:: Given entries
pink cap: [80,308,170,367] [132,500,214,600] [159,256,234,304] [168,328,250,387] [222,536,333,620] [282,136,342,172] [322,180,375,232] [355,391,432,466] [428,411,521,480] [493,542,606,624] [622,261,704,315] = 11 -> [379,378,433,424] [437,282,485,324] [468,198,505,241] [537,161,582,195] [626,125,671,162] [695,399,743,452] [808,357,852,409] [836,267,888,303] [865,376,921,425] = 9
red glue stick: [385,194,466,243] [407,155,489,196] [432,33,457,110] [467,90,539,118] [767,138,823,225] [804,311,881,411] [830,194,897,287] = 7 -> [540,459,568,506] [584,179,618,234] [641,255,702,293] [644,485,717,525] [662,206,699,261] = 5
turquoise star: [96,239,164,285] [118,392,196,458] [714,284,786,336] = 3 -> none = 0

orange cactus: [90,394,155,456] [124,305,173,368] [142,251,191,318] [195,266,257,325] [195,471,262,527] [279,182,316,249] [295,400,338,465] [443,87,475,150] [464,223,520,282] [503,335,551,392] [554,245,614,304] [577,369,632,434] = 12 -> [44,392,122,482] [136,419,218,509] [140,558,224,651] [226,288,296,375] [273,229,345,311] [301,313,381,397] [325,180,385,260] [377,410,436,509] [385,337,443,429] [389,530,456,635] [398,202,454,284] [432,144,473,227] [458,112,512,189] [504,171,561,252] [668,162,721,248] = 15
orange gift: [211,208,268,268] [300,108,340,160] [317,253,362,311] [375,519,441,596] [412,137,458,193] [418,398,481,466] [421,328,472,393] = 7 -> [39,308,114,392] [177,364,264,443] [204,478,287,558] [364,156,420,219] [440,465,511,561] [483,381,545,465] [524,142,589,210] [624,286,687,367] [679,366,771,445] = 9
::::
• [What this task involves] Repeat, word for word, the lines from the opening of the material through the line containing "red glue stick: [385,194,466,243]".

• [Answer to the exercise]
pink cap: [80,308,170,367] [132,500,214,600] [159,256,234,304] [168,328,250,387] [222,536,333,620] [282,136,342,172] [322,180,375,232] [355,391,432,466] [428,411,521,480] [493,542,606,624] [622,261,704,315] = 11 -> [379,378,433,424] [437,282,485,324] [468,198,505,241] [537,161,582,195] [626,125,671,162] [695,399,743,452] [808,357,852,409] [836,267,888,303] [865,376,921,425] = 9
red glue stick: [385,194,466,243] [407,155,489,196] [432,33,457,110] [467,90,539,118] [767,138,823,225] [804,311,881,411] [830,194,897,287] = 7 -> [540,459,568,506] [584,179,618,234] [641,255,702,293] [644,485,717,525] [662,206,699,261] = 5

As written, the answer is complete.